*About this task*
Return, exactly and with nothing added, the line with "(590, 335) = (216, 255): white" together with all lines after it through the end of the data below. No pictures belong in the copy.

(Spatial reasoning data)

------

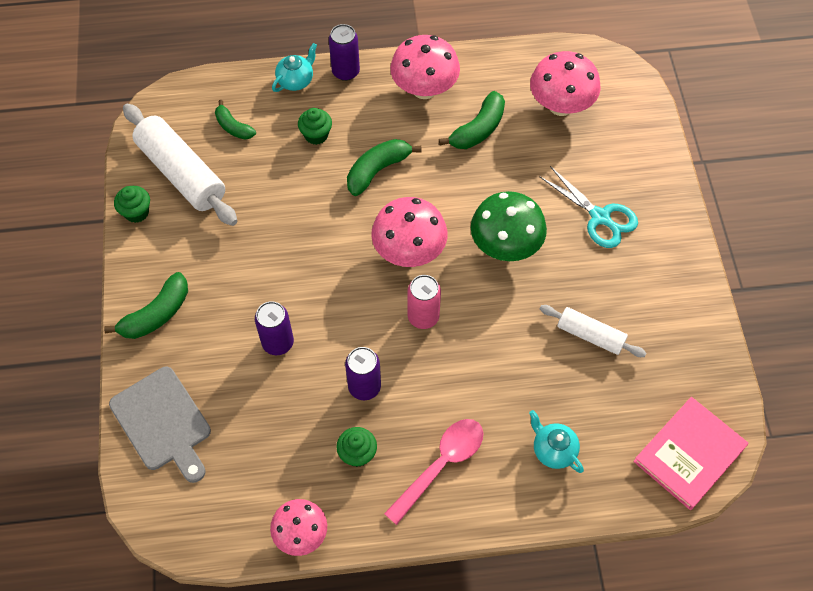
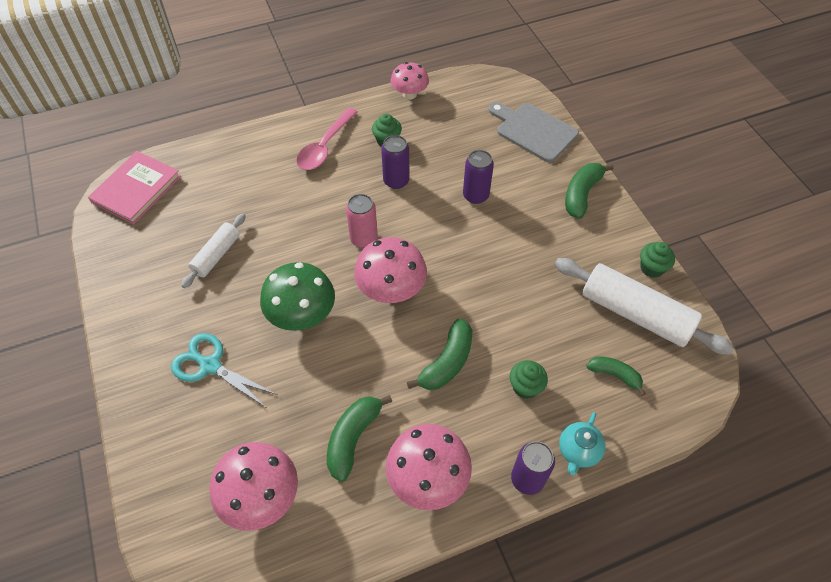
camera: 165 degrees right, 5 degrees down
(553, 450) = (242, 171): turquoise teapot -> none
(590, 335) = (216, 255): white rolling pin -> white rolling pin turned 75 degrees counterclockwise

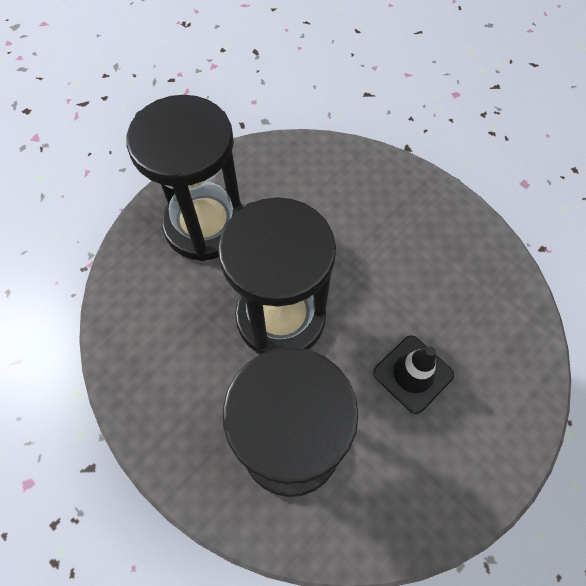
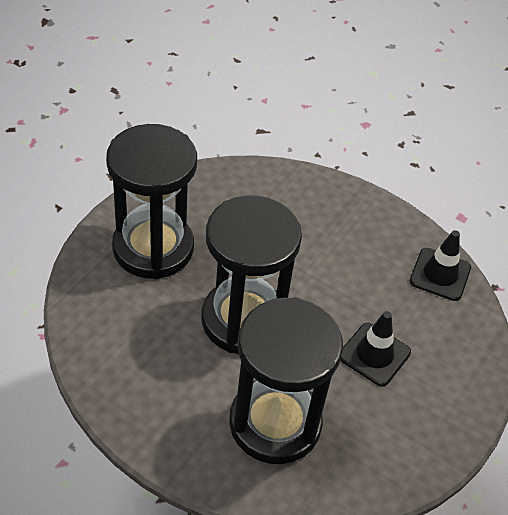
camera: 15 degrees left, 15 degrees down
(501, 285) = (440, 274): none -> black traffic cone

------

*Solution below*
(590, 335) = (216, 255): white rolling pin -> white rolling pin turned 75 degrees counterclockwise

camera: 15 degrees left, 15 degrees down
(501, 285) = (440, 274): none -> black traffic cone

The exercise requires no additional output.